§ REQUIREMENT: Return all of the entries exactly, with nothing added or left out.

§ Extracted records:
"""
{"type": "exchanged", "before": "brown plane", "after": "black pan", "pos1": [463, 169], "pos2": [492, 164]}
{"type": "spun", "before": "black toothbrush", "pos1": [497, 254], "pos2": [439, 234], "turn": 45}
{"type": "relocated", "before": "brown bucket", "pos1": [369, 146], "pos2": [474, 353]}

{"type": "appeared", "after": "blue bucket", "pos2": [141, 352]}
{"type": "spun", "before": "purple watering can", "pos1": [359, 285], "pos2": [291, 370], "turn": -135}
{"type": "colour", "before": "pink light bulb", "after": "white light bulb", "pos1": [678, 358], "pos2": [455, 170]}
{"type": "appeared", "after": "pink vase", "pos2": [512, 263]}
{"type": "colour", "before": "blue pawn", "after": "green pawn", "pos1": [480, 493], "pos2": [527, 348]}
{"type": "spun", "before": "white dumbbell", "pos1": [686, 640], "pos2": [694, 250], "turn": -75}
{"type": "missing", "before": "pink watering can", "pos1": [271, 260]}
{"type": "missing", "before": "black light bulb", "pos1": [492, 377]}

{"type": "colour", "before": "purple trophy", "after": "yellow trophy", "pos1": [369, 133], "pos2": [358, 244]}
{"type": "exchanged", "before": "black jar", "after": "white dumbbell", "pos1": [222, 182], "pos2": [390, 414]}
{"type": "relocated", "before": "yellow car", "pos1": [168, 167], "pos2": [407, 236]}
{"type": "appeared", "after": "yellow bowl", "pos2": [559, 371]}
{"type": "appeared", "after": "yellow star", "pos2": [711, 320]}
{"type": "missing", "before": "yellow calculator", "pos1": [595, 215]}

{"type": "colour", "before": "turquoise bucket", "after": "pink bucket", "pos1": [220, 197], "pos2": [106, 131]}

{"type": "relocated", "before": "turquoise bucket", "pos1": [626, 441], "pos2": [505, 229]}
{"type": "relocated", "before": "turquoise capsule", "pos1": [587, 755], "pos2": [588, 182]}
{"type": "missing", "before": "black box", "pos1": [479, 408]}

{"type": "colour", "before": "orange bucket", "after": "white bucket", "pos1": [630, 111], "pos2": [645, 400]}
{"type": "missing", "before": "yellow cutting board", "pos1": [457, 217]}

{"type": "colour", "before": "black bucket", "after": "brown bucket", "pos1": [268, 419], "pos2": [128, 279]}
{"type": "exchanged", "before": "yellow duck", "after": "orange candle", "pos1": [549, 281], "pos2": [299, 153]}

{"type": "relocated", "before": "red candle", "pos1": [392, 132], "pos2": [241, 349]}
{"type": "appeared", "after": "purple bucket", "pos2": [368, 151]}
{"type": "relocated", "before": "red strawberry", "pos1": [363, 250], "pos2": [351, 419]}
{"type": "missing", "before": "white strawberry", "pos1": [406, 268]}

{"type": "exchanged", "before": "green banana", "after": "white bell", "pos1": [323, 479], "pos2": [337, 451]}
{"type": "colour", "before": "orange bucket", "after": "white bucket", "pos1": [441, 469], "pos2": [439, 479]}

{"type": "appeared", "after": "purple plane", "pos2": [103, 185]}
"""
§ REPLY:
{"type": "exchanged", "before": "brown plane", "after": "black pan", "pos1": [463, 169], "pos2": [492, 164]}
{"type": "spun", "before": "black toothbrush", "pos1": [497, 254], "pos2": [439, 234], "turn": 45}
{"type": "relocated", "before": "brown bucket", "pos1": [369, 146], "pos2": [474, 353]}

{"type": "appeared", "after": "blue bucket", "pos2": [141, 352]}
{"type": "spun", "before": "purple watering can", "pos1": [359, 285], "pos2": [291, 370], "turn": -135}
{"type": "colour", "before": "pink light bulb", "after": "white light bulb", "pos1": [678, 358], "pos2": [455, 170]}
{"type": "appeared", "after": "pink vase", "pos2": [512, 263]}
{"type": "colour", "before": "blue pawn", "after": "green pawn", "pos1": [480, 493], "pos2": [527, 348]}
{"type": "spun", "before": "white dumbbell", "pos1": [686, 640], "pos2": [694, 250], "turn": -75}
{"type": "missing", "before": "pink watering can", "pos1": [271, 260]}
{"type": "missing", "before": "black light bulb", "pos1": [492, 377]}

{"type": "colour", "before": "purple trophy", "after": "yellow trophy", "pos1": [369, 133], "pos2": [358, 244]}
{"type": "exchanged", "before": "black jar", "after": "white dumbbell", "pos1": [222, 182], "pos2": [390, 414]}
{"type": "relocated", "before": "yellow car", "pos1": [168, 167], "pos2": [407, 236]}
{"type": "appeared", "after": "yellow bowl", "pos2": [559, 371]}
{"type": "appeared", "after": "yellow star", "pos2": [711, 320]}
{"type": "missing", "before": "yellow calculator", "pos1": [595, 215]}

{"type": "colour", "before": "turquoise bucket", "after": "pink bucket", "pos1": [220, 197], "pos2": [106, 131]}

{"type": "relocated", "before": "turquoise bucket", "pos1": [626, 441], "pos2": [505, 229]}
{"type": "relocated", "before": "turquoise capsule", "pos1": [587, 755], "pos2": [588, 182]}
{"type": "missing", "before": "black box", "pos1": [479, 408]}

{"type": "colour", "before": "orange bucket", "after": "white bucket", "pos1": [630, 111], "pos2": [645, 400]}
{"type": "missing", "before": "yellow cutting board", "pos1": [457, 217]}

{"type": "colour", "before": "black bucket", "after": "brown bucket", "pos1": [268, 419], "pos2": [128, 279]}
{"type": "exchanged", "before": "yellow duck", "after": "orange candle", "pos1": [549, 281], "pos2": [299, 153]}

{"type": "relocated", "before": "red candle", "pos1": [392, 132], "pos2": [241, 349]}
{"type": "appeared", "after": "purple bucket", "pos2": [368, 151]}
{"type": "relocated", "before": "red strawberry", "pos1": [363, 250], "pos2": [351, 419]}
{"type": "missing", "before": "white strawberry", "pos1": [406, 268]}

{"type": "exchanged", "before": "green banana", "after": "white bell", "pos1": [323, 479], "pos2": [337, 451]}
{"type": "colour", "before": "orange bucket", "after": "white bucket", "pos1": [441, 469], "pos2": [439, 479]}

{"type": "appeared", "after": "purple plane", "pos2": [103, 185]}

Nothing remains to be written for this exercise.